▶ [Exercise instructions]: Word for word, restate each entry in the listing below.

------------

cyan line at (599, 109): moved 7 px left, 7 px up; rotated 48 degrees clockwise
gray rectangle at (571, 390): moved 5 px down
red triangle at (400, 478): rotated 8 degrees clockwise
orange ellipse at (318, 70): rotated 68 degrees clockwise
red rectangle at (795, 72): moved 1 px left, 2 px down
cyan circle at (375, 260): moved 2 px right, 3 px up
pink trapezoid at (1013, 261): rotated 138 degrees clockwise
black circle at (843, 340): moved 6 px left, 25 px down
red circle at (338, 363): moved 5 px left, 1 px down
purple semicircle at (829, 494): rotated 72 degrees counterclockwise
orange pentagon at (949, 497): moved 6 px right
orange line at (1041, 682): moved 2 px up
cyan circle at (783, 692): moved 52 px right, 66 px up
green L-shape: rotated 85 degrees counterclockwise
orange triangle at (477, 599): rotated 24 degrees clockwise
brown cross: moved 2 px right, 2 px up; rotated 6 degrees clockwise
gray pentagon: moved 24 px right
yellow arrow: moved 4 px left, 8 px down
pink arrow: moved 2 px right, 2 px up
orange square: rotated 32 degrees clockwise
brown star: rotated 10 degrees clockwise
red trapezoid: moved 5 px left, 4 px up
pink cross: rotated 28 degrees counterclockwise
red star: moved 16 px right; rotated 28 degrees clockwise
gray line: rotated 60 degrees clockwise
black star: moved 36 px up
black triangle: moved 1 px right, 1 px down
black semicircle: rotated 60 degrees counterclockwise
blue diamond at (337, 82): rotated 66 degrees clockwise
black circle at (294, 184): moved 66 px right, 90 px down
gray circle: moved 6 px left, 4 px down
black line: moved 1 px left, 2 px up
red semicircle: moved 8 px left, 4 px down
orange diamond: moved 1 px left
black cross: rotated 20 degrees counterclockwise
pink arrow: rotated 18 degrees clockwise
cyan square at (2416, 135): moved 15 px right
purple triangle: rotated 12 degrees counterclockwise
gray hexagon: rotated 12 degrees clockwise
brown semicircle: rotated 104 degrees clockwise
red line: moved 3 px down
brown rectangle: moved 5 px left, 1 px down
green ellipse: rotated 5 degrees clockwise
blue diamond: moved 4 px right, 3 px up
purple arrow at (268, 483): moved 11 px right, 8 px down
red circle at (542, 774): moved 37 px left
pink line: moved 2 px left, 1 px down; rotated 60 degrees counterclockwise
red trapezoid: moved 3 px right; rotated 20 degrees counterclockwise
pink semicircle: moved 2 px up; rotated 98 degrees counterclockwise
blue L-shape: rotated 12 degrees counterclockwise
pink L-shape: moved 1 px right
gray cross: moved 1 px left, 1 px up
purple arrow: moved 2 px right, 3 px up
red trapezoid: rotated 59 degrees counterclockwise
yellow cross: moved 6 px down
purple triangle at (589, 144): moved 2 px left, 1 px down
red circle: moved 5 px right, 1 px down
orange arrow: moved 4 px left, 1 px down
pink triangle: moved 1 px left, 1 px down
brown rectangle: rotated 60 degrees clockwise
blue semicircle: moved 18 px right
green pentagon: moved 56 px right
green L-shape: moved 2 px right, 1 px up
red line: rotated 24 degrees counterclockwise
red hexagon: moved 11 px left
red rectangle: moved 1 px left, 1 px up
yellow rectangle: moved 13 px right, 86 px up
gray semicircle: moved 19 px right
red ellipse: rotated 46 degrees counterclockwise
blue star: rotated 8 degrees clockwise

------------

▶ [Result for this task]:
cyan line at (599, 109): moved 7 px left, 7 px up; rotated 48 degrees clockwise
gray rectangle at (571, 390): moved 5 px down
red triangle at (400, 478): rotated 8 degrees clockwise
orange ellipse at (318, 70): rotated 68 degrees clockwise
red rectangle at (795, 72): moved 1 px left, 2 px down
cyan circle at (375, 260): moved 2 px right, 3 px up
pink trapezoid at (1013, 261): rotated 138 degrees clockwise
black circle at (843, 340): moved 6 px left, 25 px down
red circle at (338, 363): moved 5 px left, 1 px down
purple semicircle at (829, 494): rotated 72 degrees counterclockwise
orange pentagon at (949, 497): moved 6 px right
orange line at (1041, 682): moved 2 px up
cyan circle at (783, 692): moved 52 px right, 66 px up
green L-shape: rotated 85 degrees counterclockwise
orange triangle at (477, 599): rotated 24 degrees clockwise
brown cross: moved 2 px right, 2 px up; rotated 6 degrees clockwise
gray pentagon: moved 24 px right
yellow arrow: moved 4 px left, 8 px down
pink arrow: moved 2 px right, 2 px up
orange square: rotated 32 degrees clockwise
brown star: rotated 10 degrees clockwise
red trapezoid: moved 5 px left, 4 px up
pink cross: rotated 28 degrees counterclockwise
red star: moved 16 px right; rotated 28 degrees clockwise
gray line: rotated 60 degrees clockwise
black star: moved 36 px up
black triangle: moved 1 px right, 1 px down
black semicircle: rotated 60 degrees counterclockwise
blue diamond at (337, 82): rotated 66 degrees clockwise
black circle at (294, 184): moved 66 px right, 90 px down
gray circle: moved 6 px left, 4 px down
black line: moved 1 px left, 2 px up
red semicircle: moved 8 px left, 4 px down
orange diamond: moved 1 px left
black cross: rotated 20 degrees counterclockwise
pink arrow: rotated 18 degrees clockwise
cyan square at (2416, 135): moved 15 px right
purple triangle: rotated 12 degrees counterclockwise
gray hexagon: rotated 12 degrees clockwise
brown semicircle: rotated 104 degrees clockwise
red line: moved 3 px down
brown rectangle: moved 5 px left, 1 px down
green ellipse: rotated 5 degrees clockwise
blue diamond: moved 4 px right, 3 px up
purple arrow at (268, 483): moved 11 px right, 8 px down
red circle at (542, 774): moved 37 px left
pink line: moved 2 px left, 1 px down; rotated 60 degrees counterclockwise
red trapezoid: moved 3 px right; rotated 20 degrees counterclockwise
pink semicircle: moved 2 px up; rotated 98 degrees counterclockwise
blue L-shape: rotated 12 degrees counterclockwise
pink L-shape: moved 1 px right
gray cross: moved 1 px left, 1 px up
purple arrow: moved 2 px right, 3 px up
red trapezoid: rotated 59 degrees counterclockwise
yellow cross: moved 6 px down
purple triangle at (589, 144): moved 2 px left, 1 px down
red circle: moved 5 px right, 1 px down
orange arrow: moved 4 px left, 1 px down
pink triangle: moved 1 px left, 1 px down
brown rectangle: rotated 60 degrees clockwise
blue semicircle: moved 18 px right
green pentagon: moved 56 px right
green L-shape: moved 2 px right, 1 px up
red line: rotated 24 degrees counterclockwise
red hexagon: moved 11 px left
red rectangle: moved 1 px left, 1 px up
yellow rectangle: moved 13 px right, 86 px up
gray semicircle: moved 19 px right
red ellipse: rotated 46 degrees counterclockwise
blue star: rotated 8 degrees clockwise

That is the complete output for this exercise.